- _Exercise_
In full and exactly, please return the records, but keep out the pictures.

[Object correspondence data]

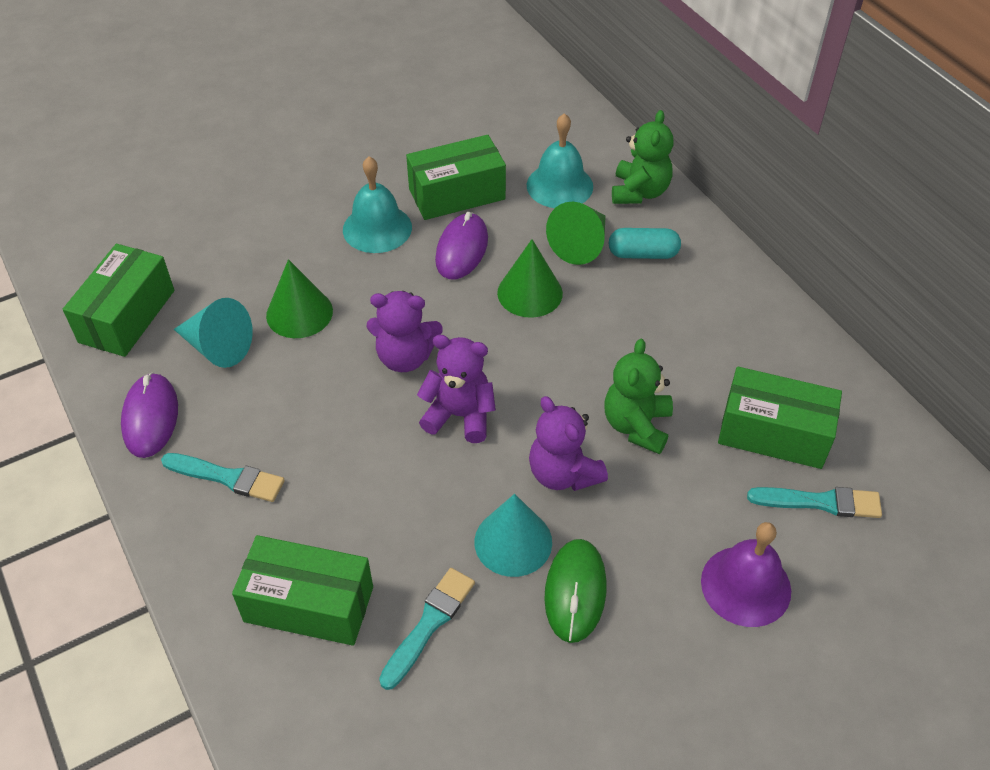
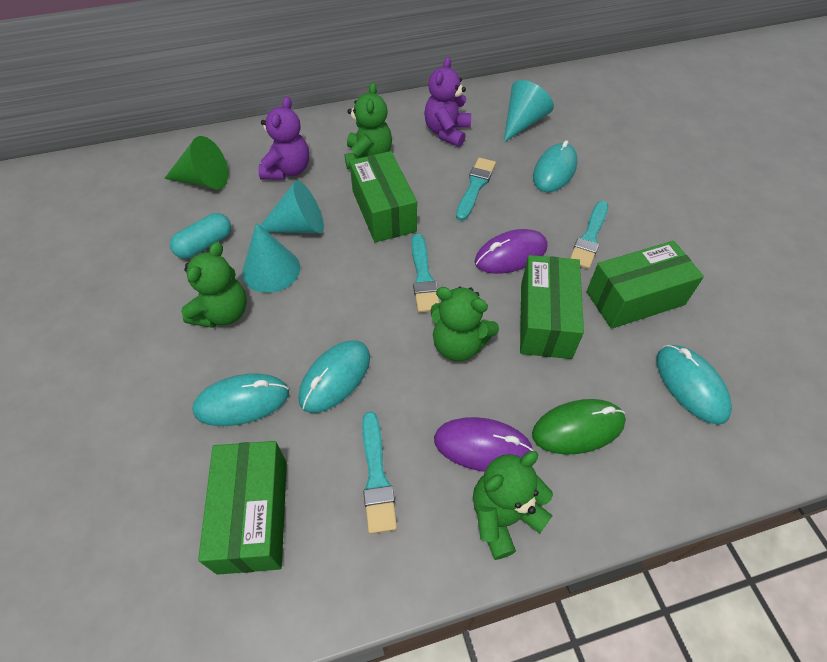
green cone: 3 -> 1
green teddy bear: 2 -> 4
purple bell: 1 -> 0
purple teddy bear: 3 -> 2
turquoise bell: 2 -> 0
turquoise brush: 3 -> 4
turquoise cone: 2 -> 3
turquoise mouse: 0 -> 4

- _Answer to this problem_
green cone: 3 -> 1
green teddy bear: 2 -> 4
purple bell: 1 -> 0
purple teddy bear: 3 -> 2
turquoise bell: 2 -> 0
turquoise brush: 3 -> 4
turquoise cone: 2 -> 3
turquoise mouse: 0 -> 4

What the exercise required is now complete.